- EXERCISE PROMPT
Your result should be the lines holding the word "brown", copied from the entries below.

Stored items
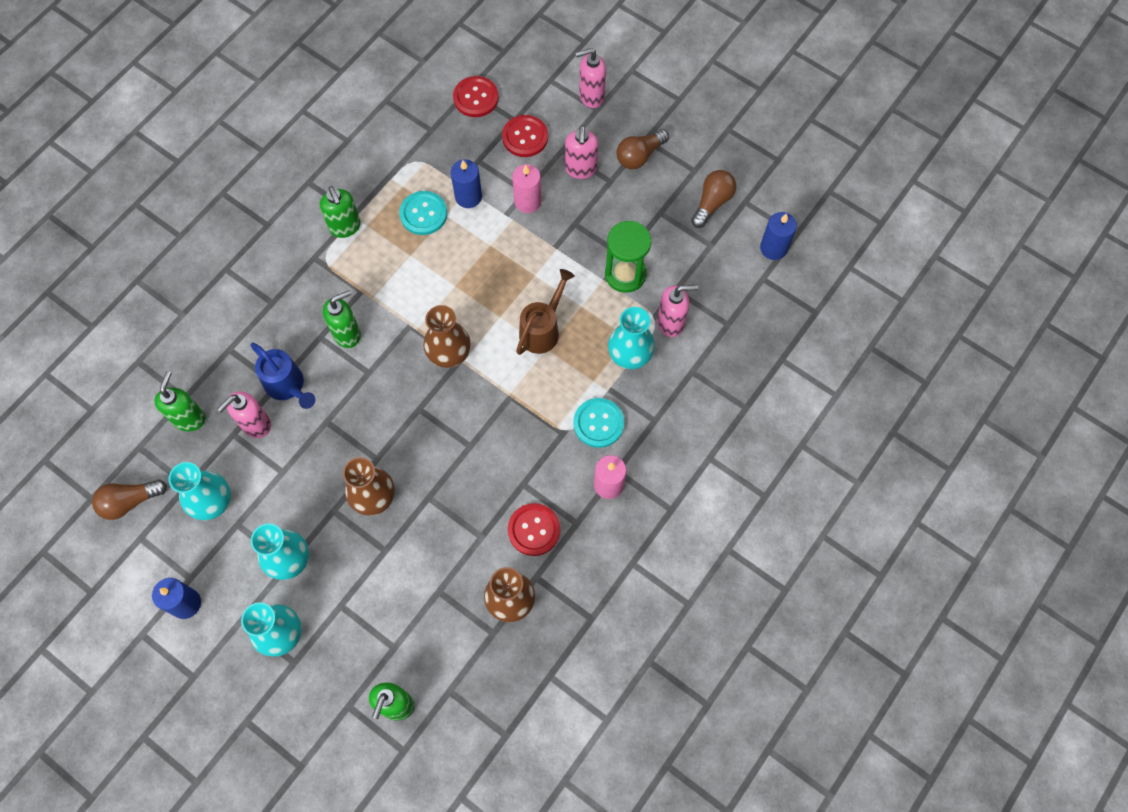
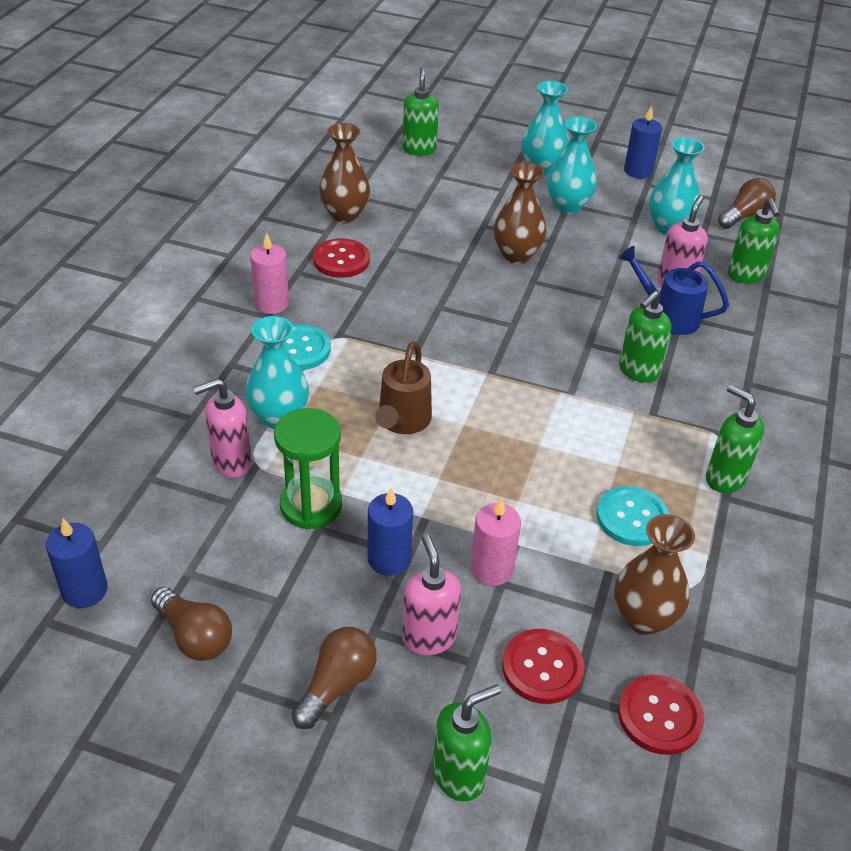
camera: 160 degrees right, 25 degrees down
(449, 354) = (506, 376): brown vase -> brown vase (643, 618)
(468, 197) = (582, 555): blue candle -> blue candle (389, 559)
(591, 96) = (459, 775): pink soap dispenser -> green soap dispenser
(712, 203) = (194, 636): brown light bulb -> brown light bulb turned 60 degrees counterclockwise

- ANSWER SPACE
(449, 354) = (506, 376): brown vase -> brown vase (643, 618)
(712, 203) = (194, 636): brown light bulb -> brown light bulb turned 60 degrees counterclockwise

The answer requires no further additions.